- **The problem**: Each record should be given again exactly as it appears, with no image included.

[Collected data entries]

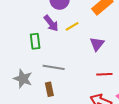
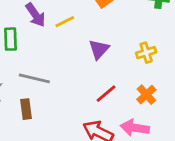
red line: (104, 74) -> (106, 94), turned -42

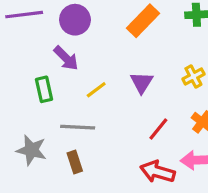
yellow line: (65, 22) -> (96, 90), moved

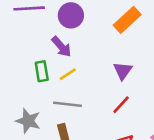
yellow line: (96, 90) -> (68, 74), moved
red line: (158, 129) -> (121, 105), moved

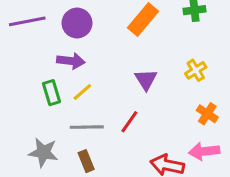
purple arrow: (61, 47) -> (71, 61), turned -35
red line: (121, 105) -> (129, 122), moved

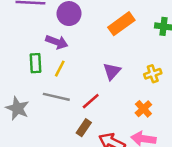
yellow line: (82, 92) -> (60, 69), turned -35
orange cross: (207, 114) -> (143, 109), moved
brown rectangle: (86, 161) -> (84, 128), moved, turned 42

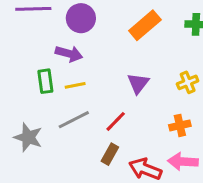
yellow line: (60, 69) -> (75, 85), turned 56
gray line: (56, 97) -> (74, 120), turned -35
orange cross: (143, 109) -> (180, 125), turned 35

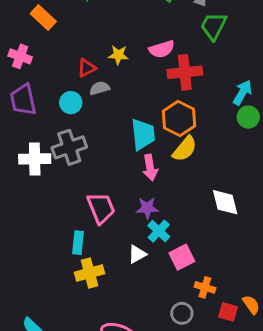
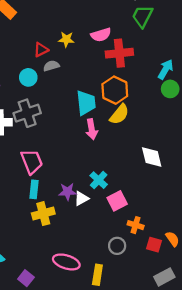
pink trapezoid: (101, 208) -> (32, 162), moved
purple star: (147, 208) -> (67, 192), moved

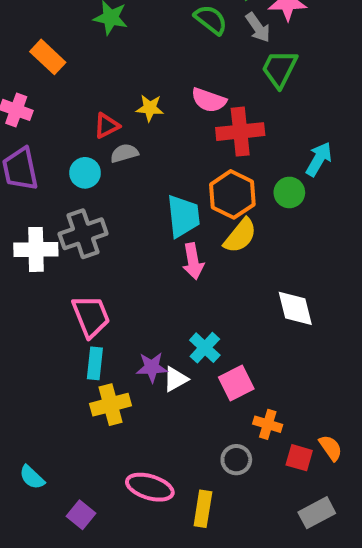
pink semicircle: (101, 35) -> (209, 100), turned 36
green circle: (170, 89) -> (289, 192), moved

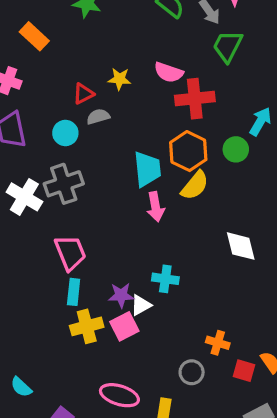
white cross: (36, 249) -> (24, 197), turned 32
cyan cross: (205, 348) -> (165, 279), turned -35
pink square: (236, 383) -> (124, 326), moved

- **Final answer**:
red line: (104, 74) -> (106, 94), turned -42

yellow line: (65, 22) -> (96, 90), moved

yellow line: (96, 90) -> (68, 74), moved
red line: (158, 129) -> (121, 105), moved

purple arrow: (61, 47) -> (71, 61), turned -35
red line: (121, 105) -> (129, 122), moved

yellow line: (82, 92) -> (60, 69), turned -35
orange cross: (207, 114) -> (143, 109), moved
brown rectangle: (86, 161) -> (84, 128), moved, turned 42

yellow line: (60, 69) -> (75, 85), turned 56
gray line: (56, 97) -> (74, 120), turned -35
orange cross: (143, 109) -> (180, 125), turned 35

pink trapezoid: (101, 208) -> (32, 162), moved
purple star: (147, 208) -> (67, 192), moved

pink semicircle: (101, 35) -> (209, 100), turned 36
green circle: (170, 89) -> (289, 192), moved

white cross: (36, 249) -> (24, 197), turned 32
cyan cross: (205, 348) -> (165, 279), turned -35
pink square: (236, 383) -> (124, 326), moved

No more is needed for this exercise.